** Task directions **
Search the material for "cyan" and copy each line in which it is found.

** Records to process **
= = = = = = =
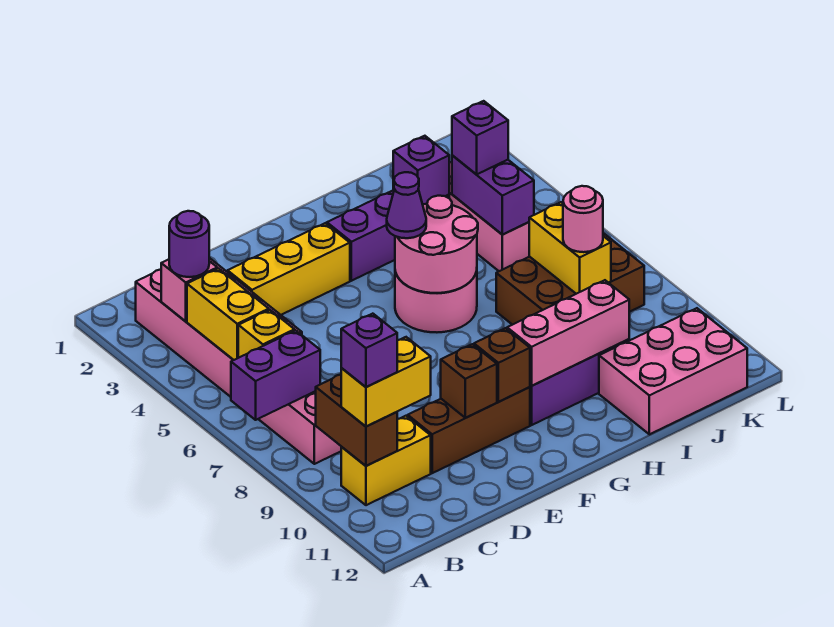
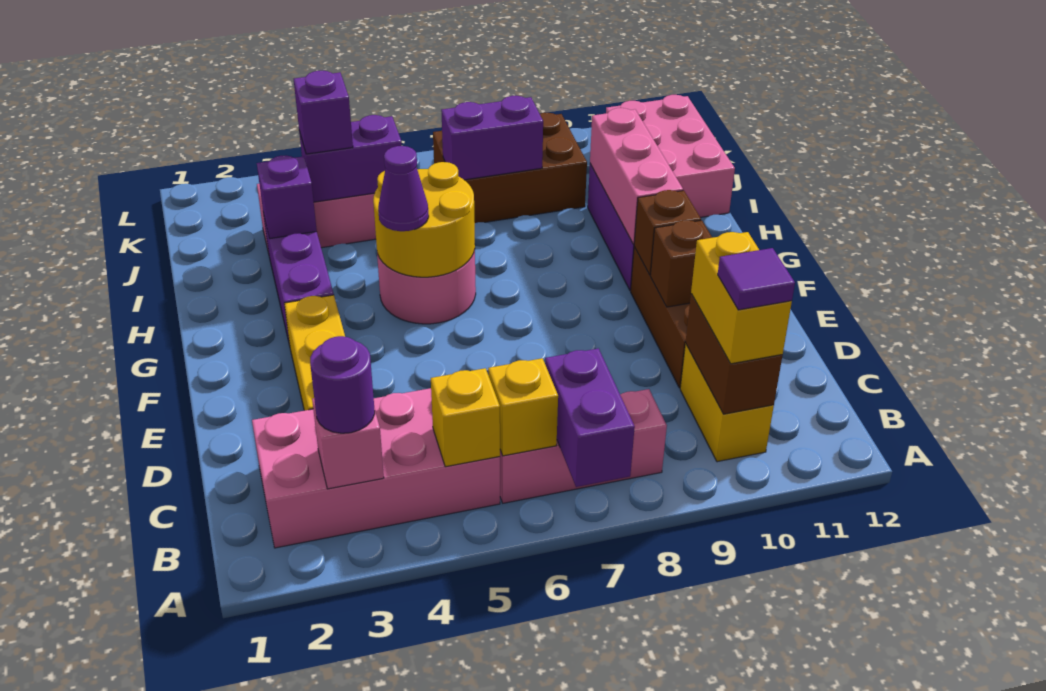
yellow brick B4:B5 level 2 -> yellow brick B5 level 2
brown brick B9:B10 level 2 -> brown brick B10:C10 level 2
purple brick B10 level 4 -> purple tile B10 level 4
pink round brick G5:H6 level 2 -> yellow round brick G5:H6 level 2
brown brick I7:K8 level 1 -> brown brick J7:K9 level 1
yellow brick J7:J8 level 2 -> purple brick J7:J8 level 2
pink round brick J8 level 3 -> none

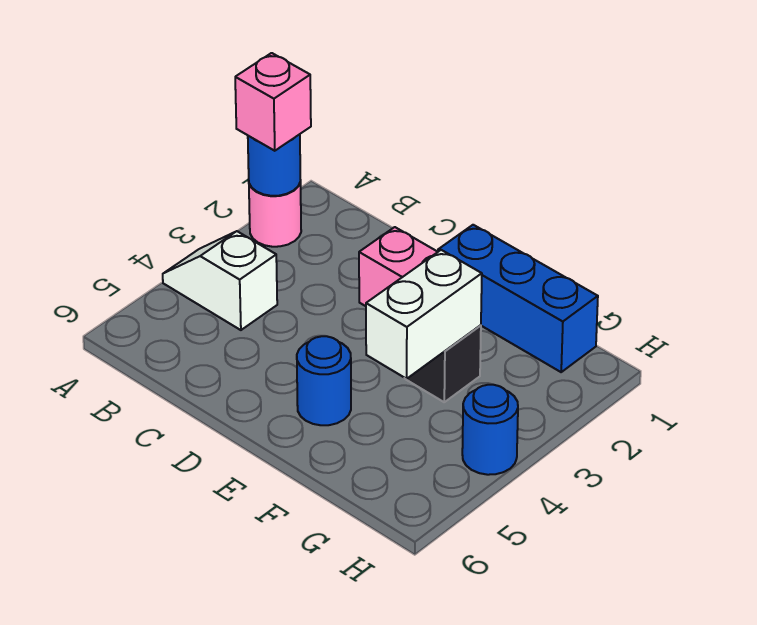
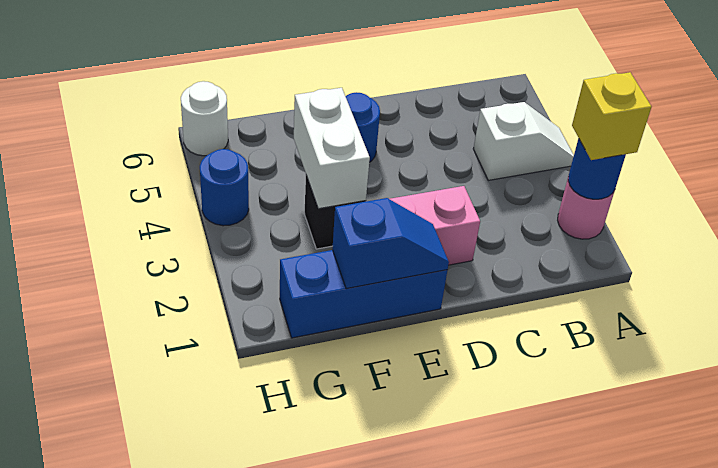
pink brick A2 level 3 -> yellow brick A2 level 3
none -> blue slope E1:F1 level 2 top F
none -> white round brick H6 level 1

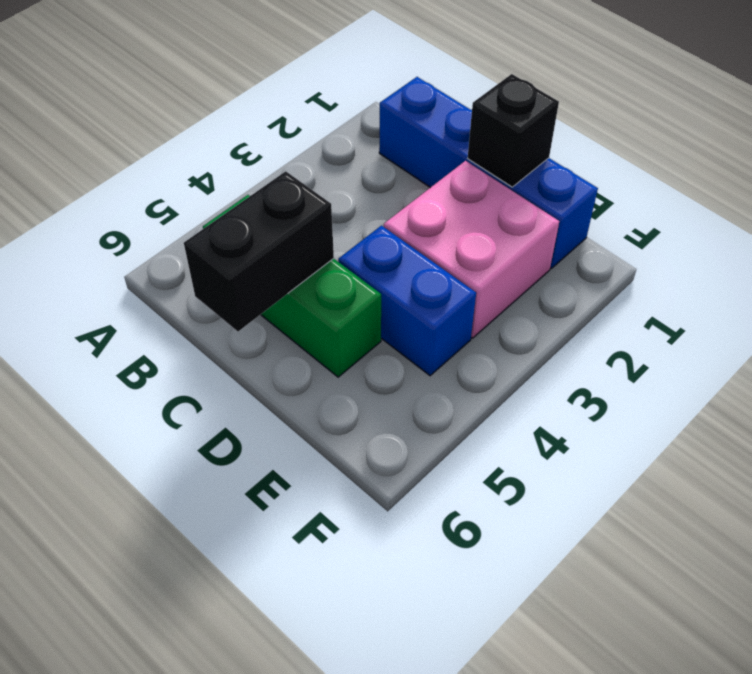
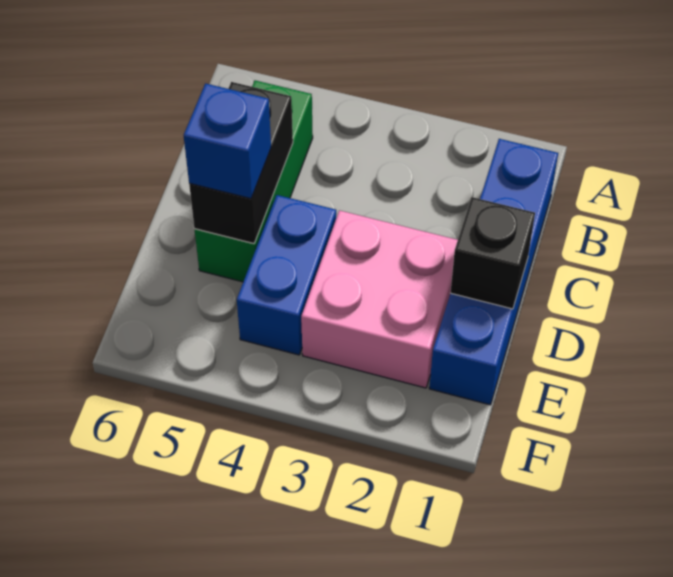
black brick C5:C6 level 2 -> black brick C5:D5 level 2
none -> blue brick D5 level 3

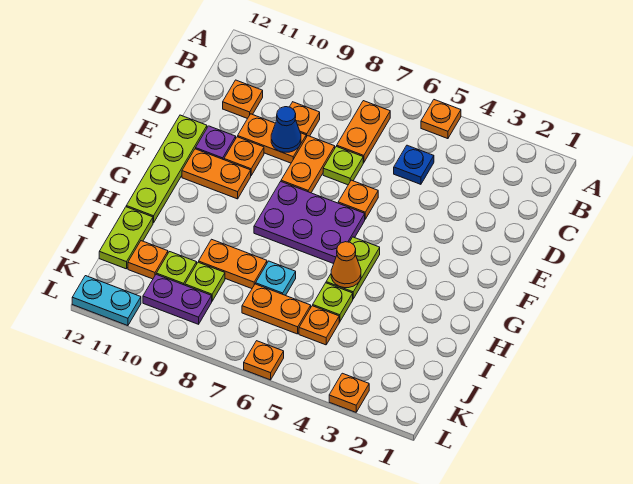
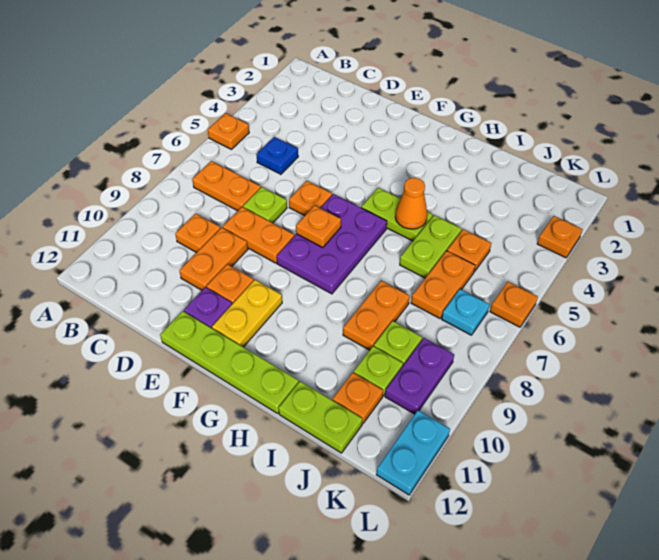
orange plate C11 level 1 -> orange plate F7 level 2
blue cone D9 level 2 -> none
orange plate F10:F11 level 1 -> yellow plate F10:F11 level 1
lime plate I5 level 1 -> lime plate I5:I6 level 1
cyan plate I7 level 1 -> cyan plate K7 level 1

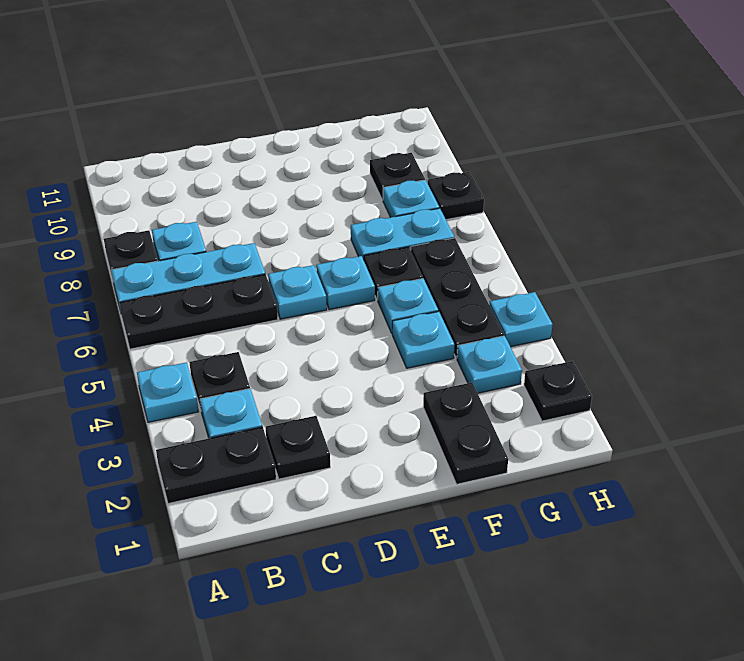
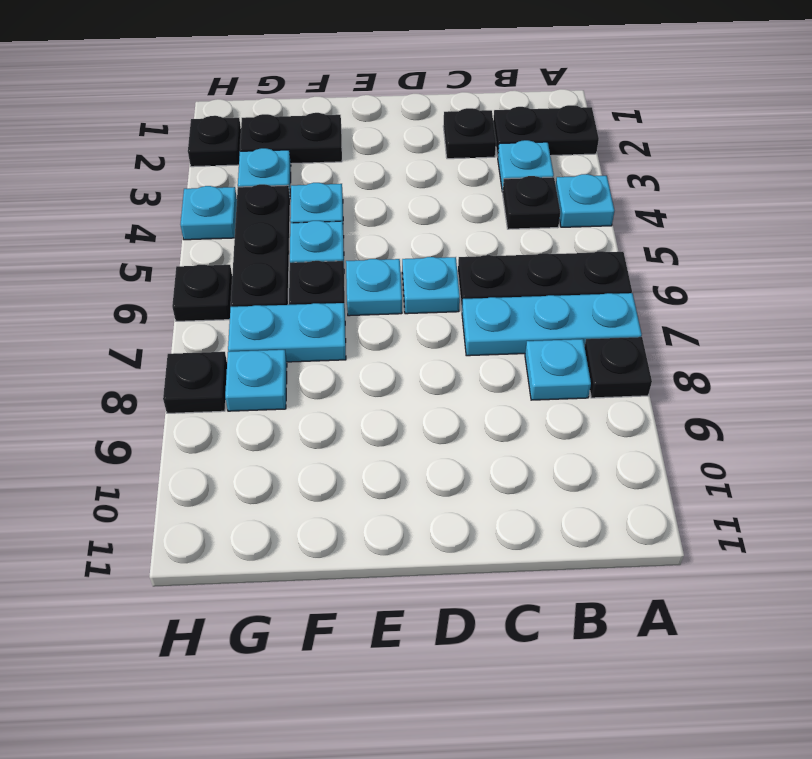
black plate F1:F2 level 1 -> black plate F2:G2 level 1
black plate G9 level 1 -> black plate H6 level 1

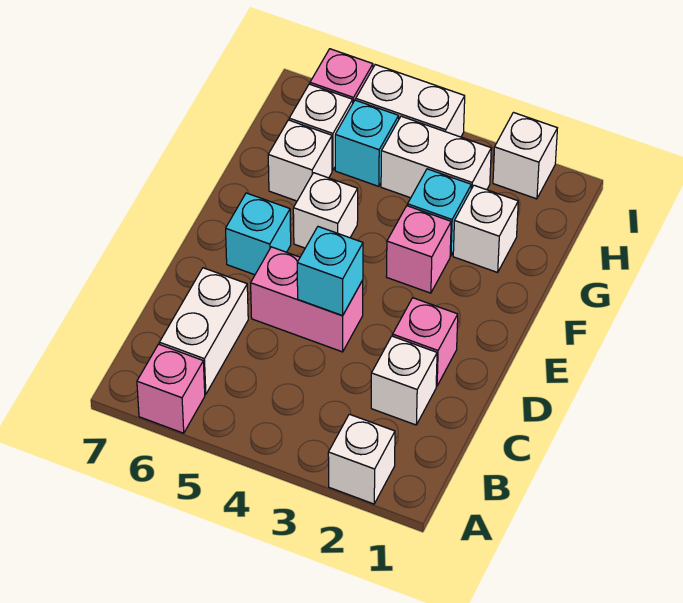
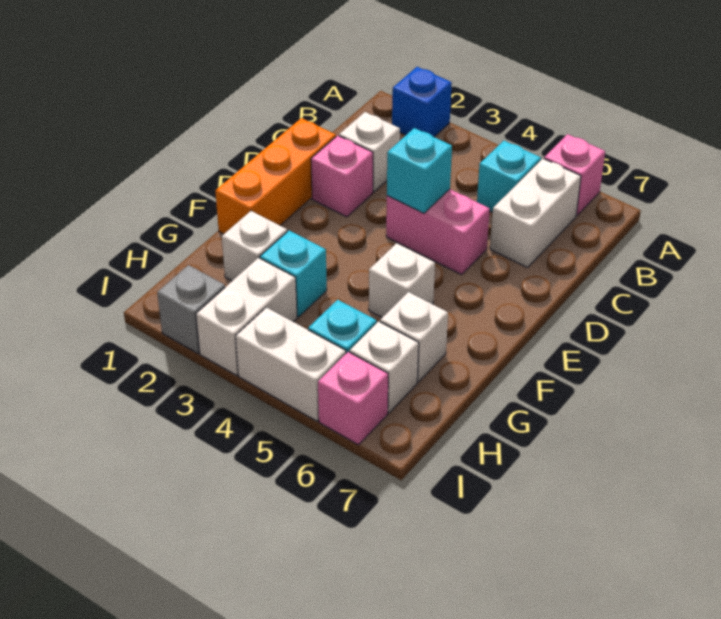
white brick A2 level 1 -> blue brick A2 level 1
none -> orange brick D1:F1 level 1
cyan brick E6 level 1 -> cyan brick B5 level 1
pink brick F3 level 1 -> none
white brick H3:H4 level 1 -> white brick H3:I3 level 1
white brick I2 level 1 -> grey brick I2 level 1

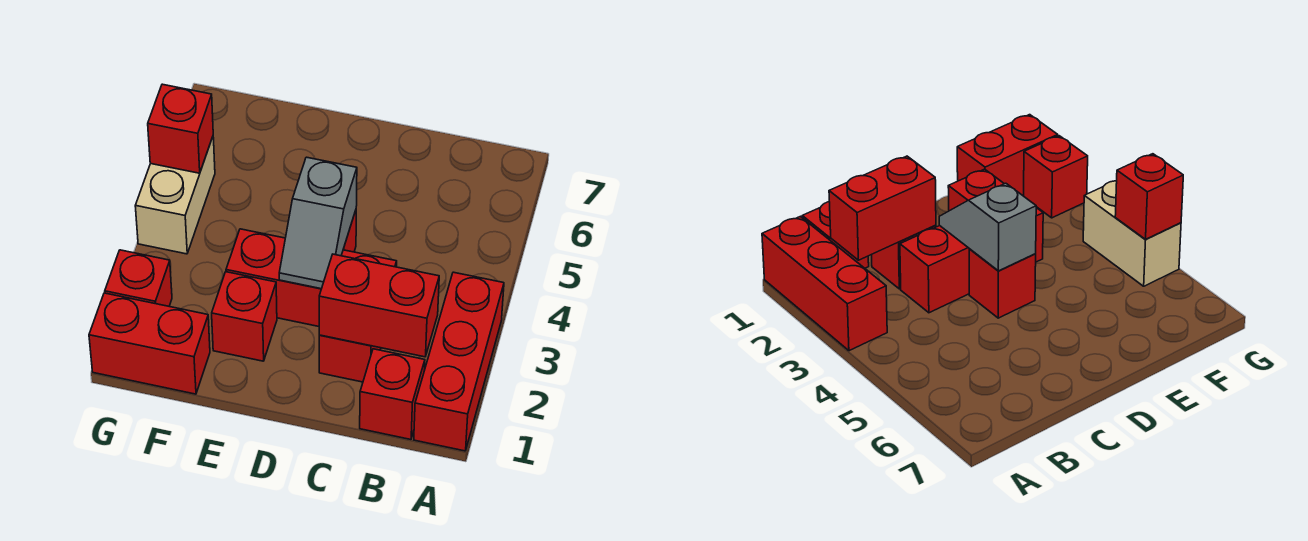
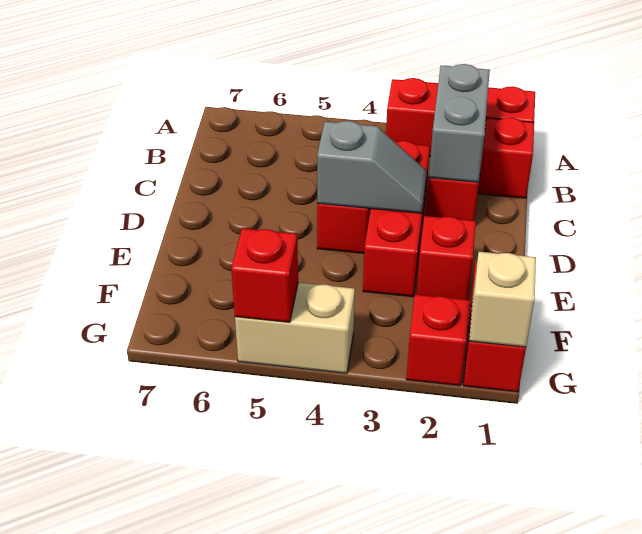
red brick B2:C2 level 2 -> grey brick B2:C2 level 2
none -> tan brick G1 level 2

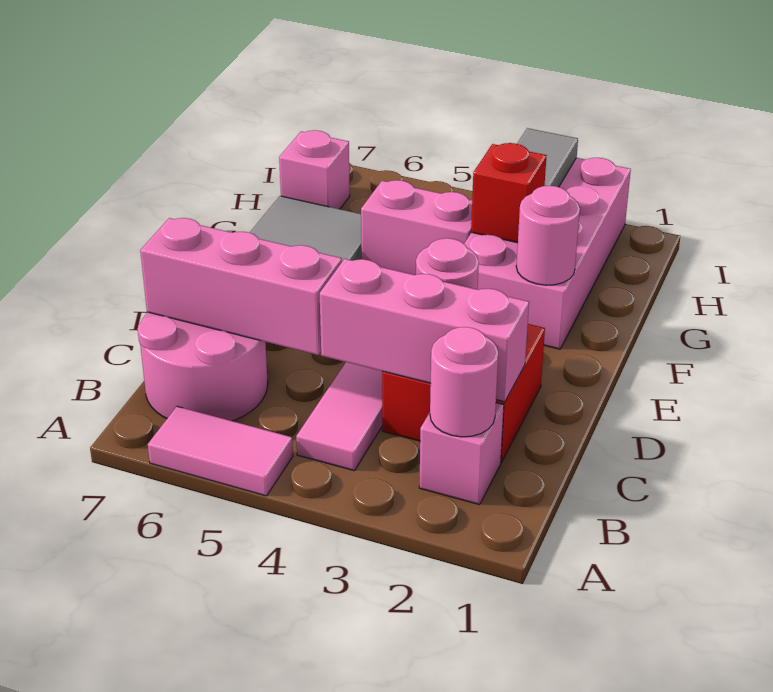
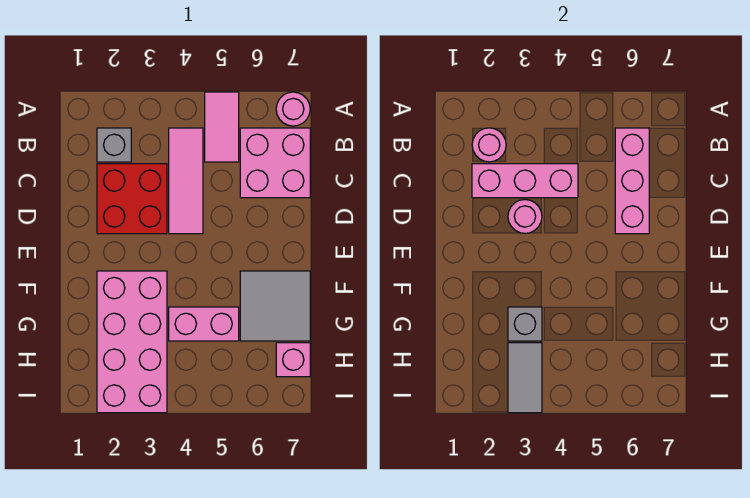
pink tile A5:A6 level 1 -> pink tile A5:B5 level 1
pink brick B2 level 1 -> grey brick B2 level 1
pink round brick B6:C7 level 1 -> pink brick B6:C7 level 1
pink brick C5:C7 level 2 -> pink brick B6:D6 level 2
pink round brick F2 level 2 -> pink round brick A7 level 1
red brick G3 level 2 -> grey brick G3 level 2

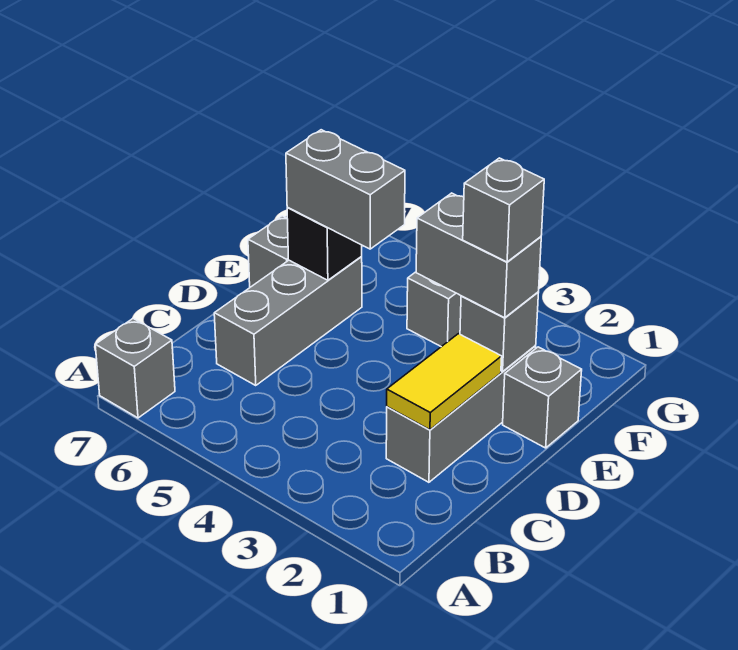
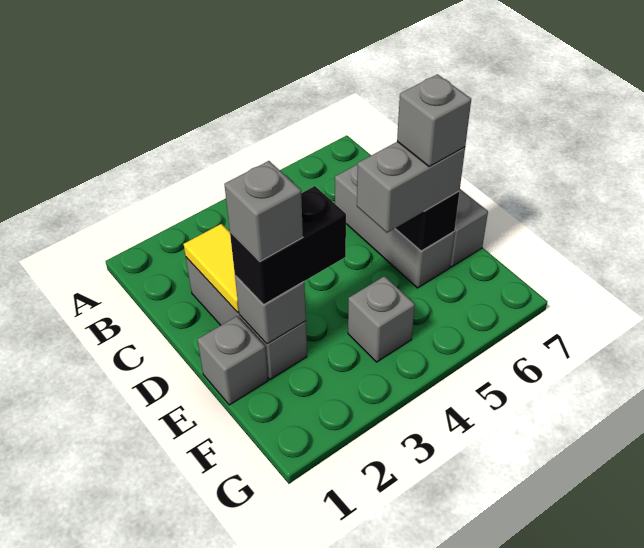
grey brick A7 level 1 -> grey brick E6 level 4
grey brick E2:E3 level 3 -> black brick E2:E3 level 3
= = = = = = =
** Exercise solution **
cyan plate I7 level 1 -> cyan plate K7 level 1
cyan brick E6 level 1 -> cyan brick B5 level 1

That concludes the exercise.